• [WORK ORDER]:
Reproduce, word for word, all of the records; the pictures stay out.

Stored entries
::::::::
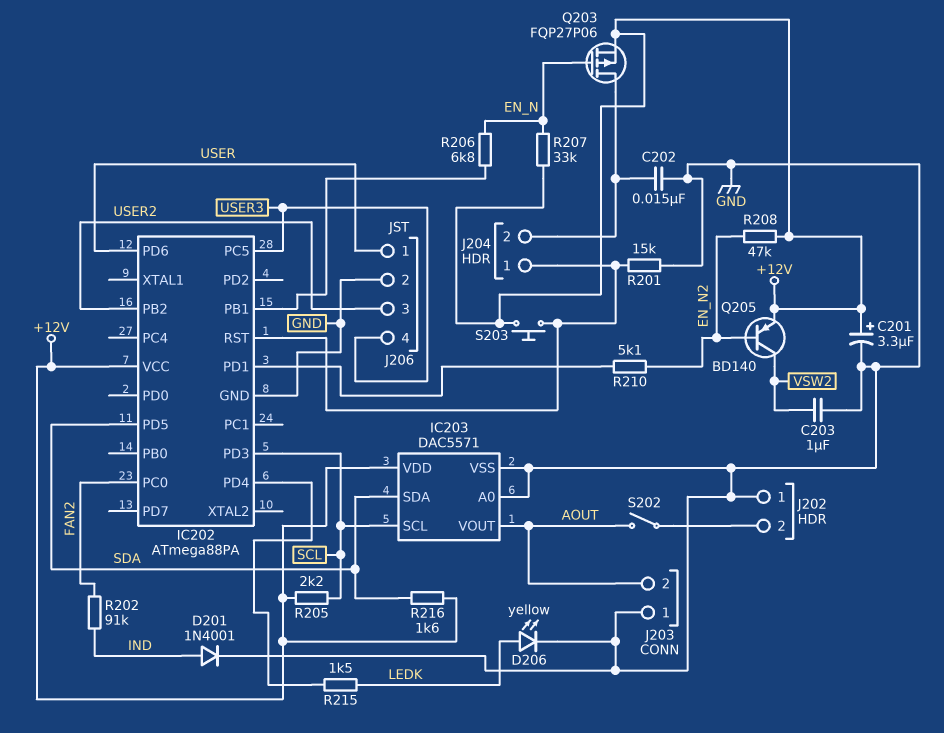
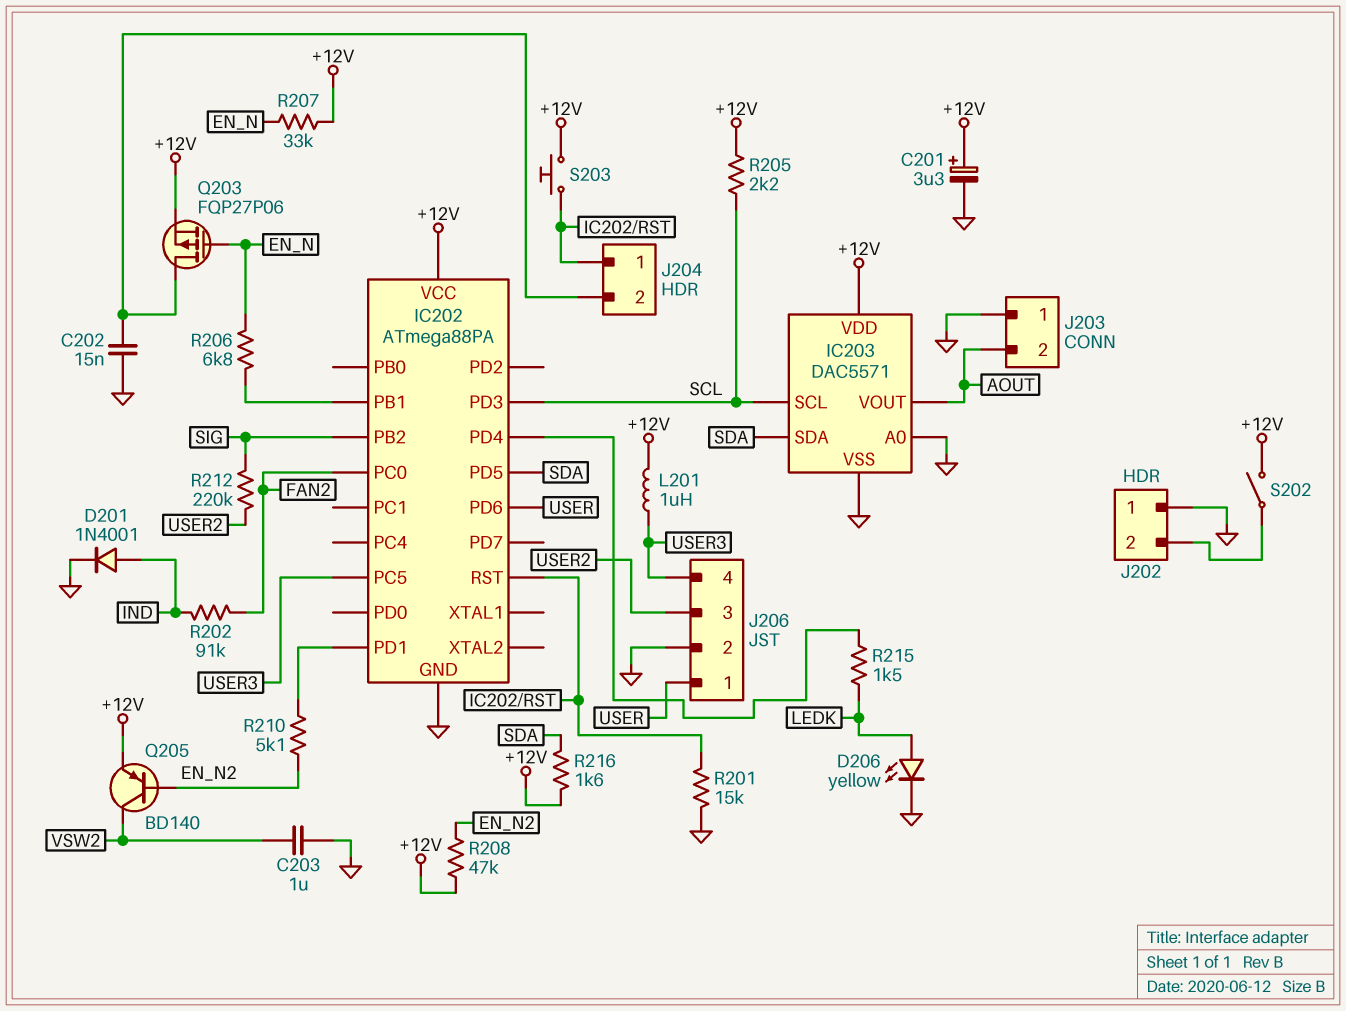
IC202 pin PB2: USER2 -> SIG
L201: none -> 1uH (+12V, USER3)
R212: none -> 220k (SIG, USER2)
S202: switch (AOUT, J202/2) -> switch (+12V, J202/2)

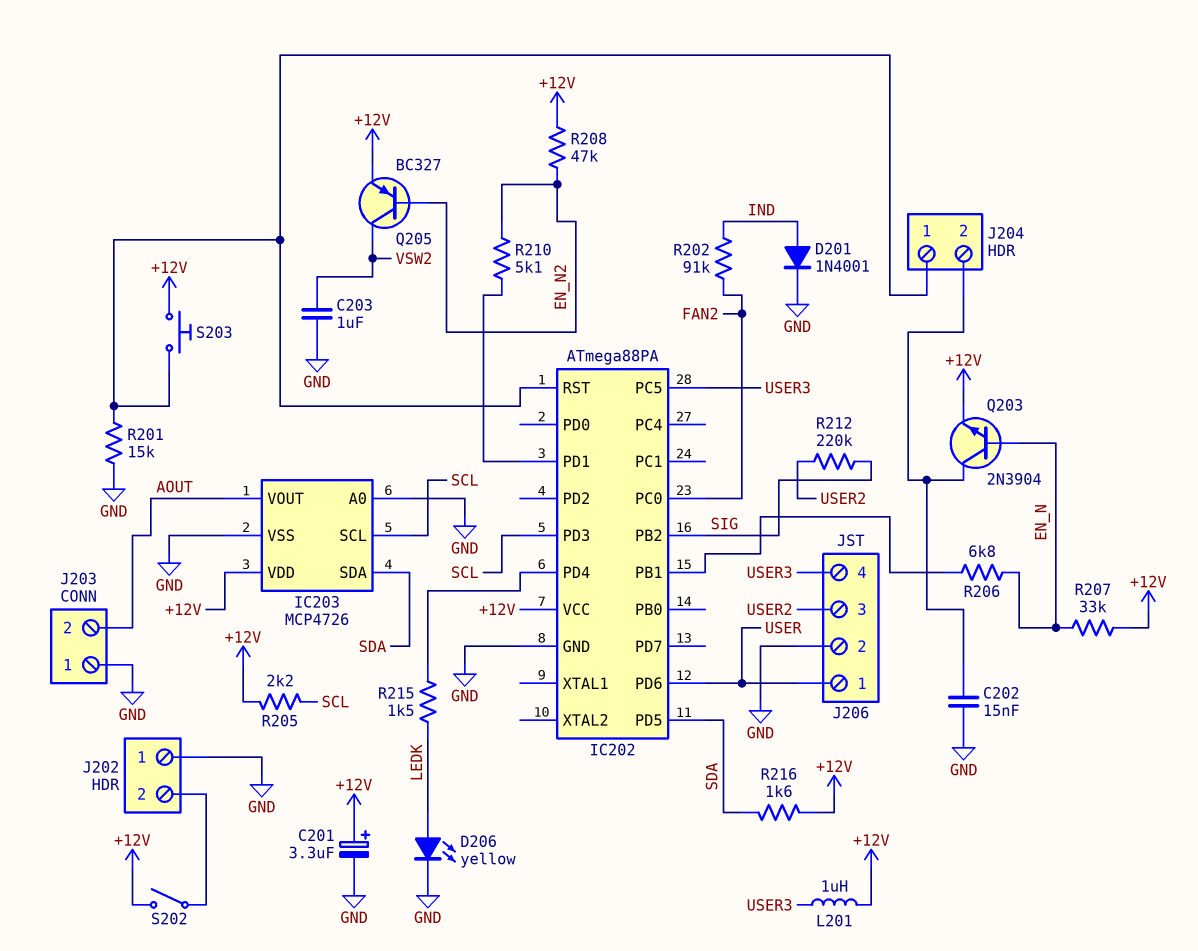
IC203: DAC5571 -> MCP4726
Q203: PMOS FQP27P06 (G EN_N, D J204/2, S +12V) -> NPN 2N3904 (B EN_N, C J204/2, E +12V)
Q205: PNP BD140 (B EN_N2, C VSW2, E +12V) -> PNP BC327 (B EN_N2, C VSW2, E +12V)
::::::::
• [ANSWER SECTION]:
IC202 pin PB2: USER2 -> SIG
L201: none -> 1uH (+12V, USER3)
R212: none -> 220k (SIG, USER2)
S202: switch (AOUT, J202/2) -> switch (+12V, J202/2)

IC203: DAC5571 -> MCP4726
Q203: PMOS FQP27P06 (G EN_N, D J204/2, S +12V) -> NPN 2N3904 (B EN_N, C J204/2, E +12V)
Q205: PNP BD140 (B EN_N2, C VSW2, E +12V) -> PNP BC327 (B EN_N2, C VSW2, E +12V)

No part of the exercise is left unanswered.